━━━━━ Records shown
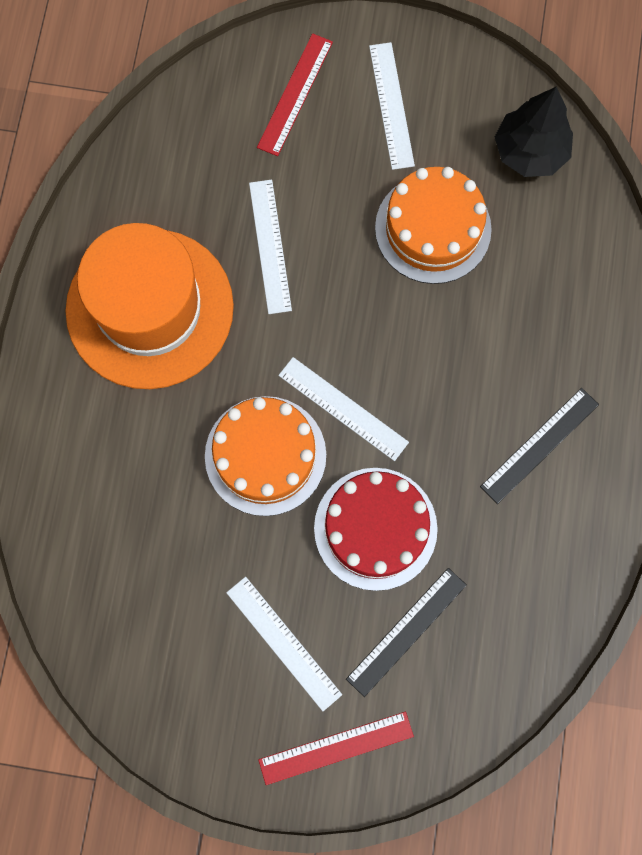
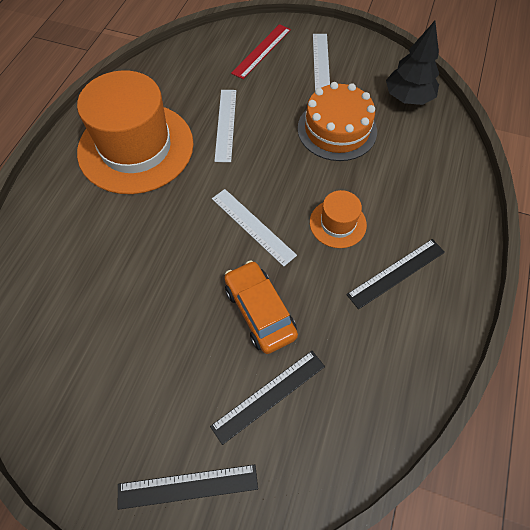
camera: 10 degrees right, 15 degrees down
orange cake [205,396,326,516] -> none
white ruler [226,577,342,711] -> none
red ruler [258,711,414,785] -> black ruler [118,465,258,510]
red cake [314,468,438,591] -> orange car [224,260,298,354]
none -> orange hat [310,190,367,248]

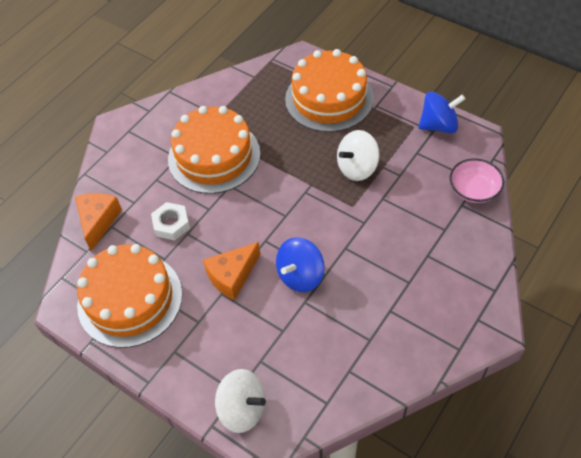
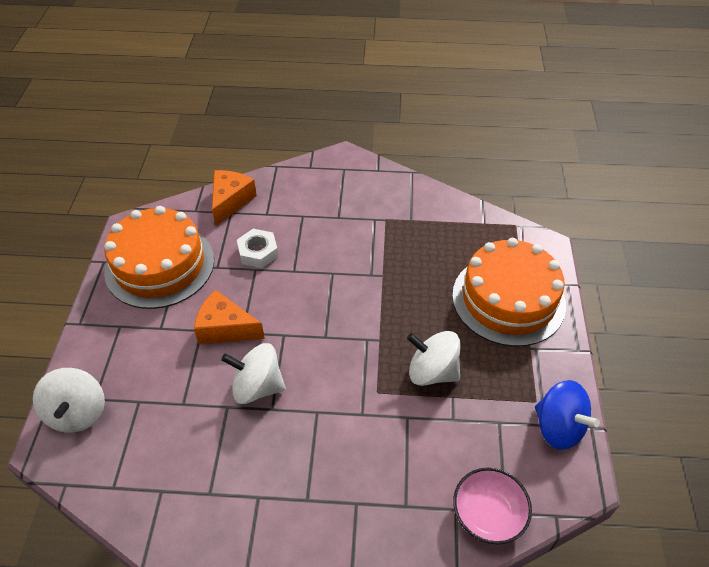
camera: 55 degrees right, 5 degrees down
orange cheese [75,193,122,251] -> orange cheese turned 45 degrees counterclockwise [212,170,257,226]
orange cake [168,106,260,194] -> none
blue spinning top [276,237,325,292] -> white spinning top [221,343,286,404]

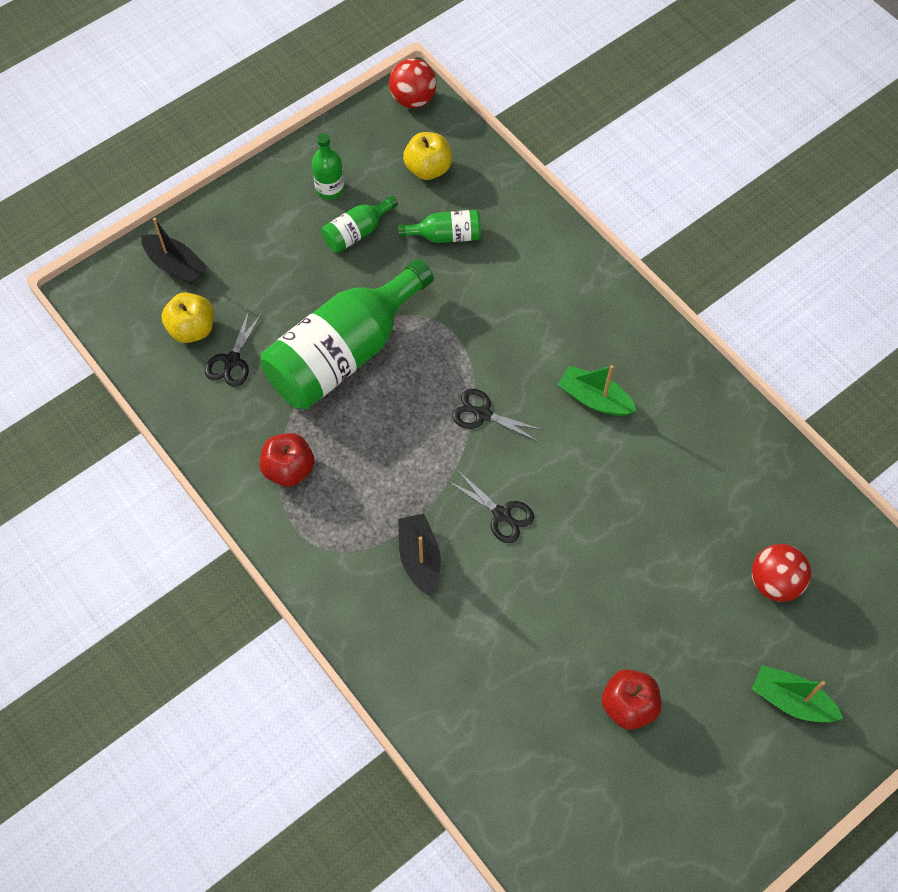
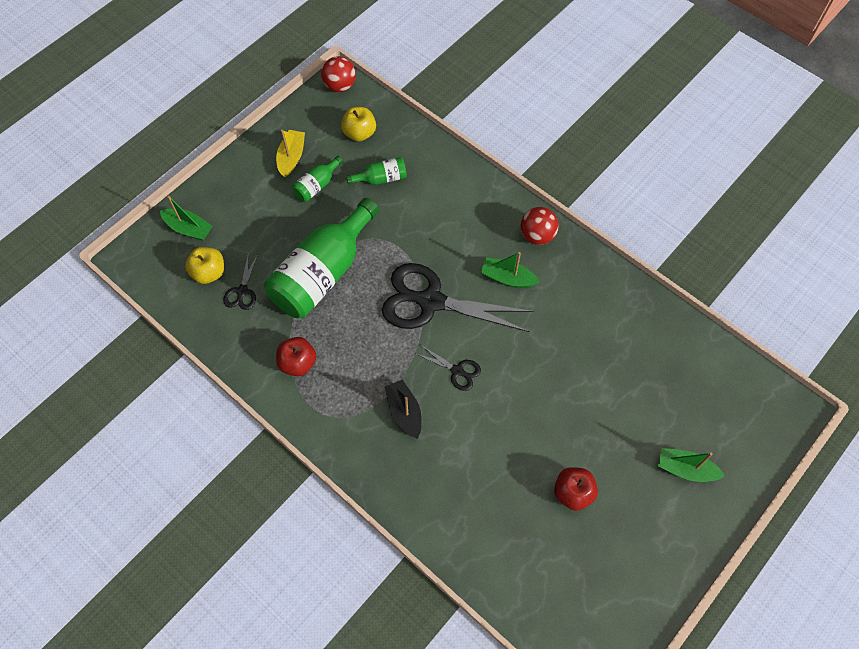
camera: 10 degrees left, 0 degrees up
black boat [141,218,207,284] -> green boat [160,196,213,241]
green bottle [312,133,344,200] -> yellow boat [276,130,305,177]
black scissors [452,389,543,441] -> black scissors [382,263,533,332], size x2.25
red ball [752,544,811,602] -> red ball moved to [521,207,559,245]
━━━━━━━━━━
What you have to do
Your answer must be a single number: the count of lines in the data that contain the string "green".

Task result
2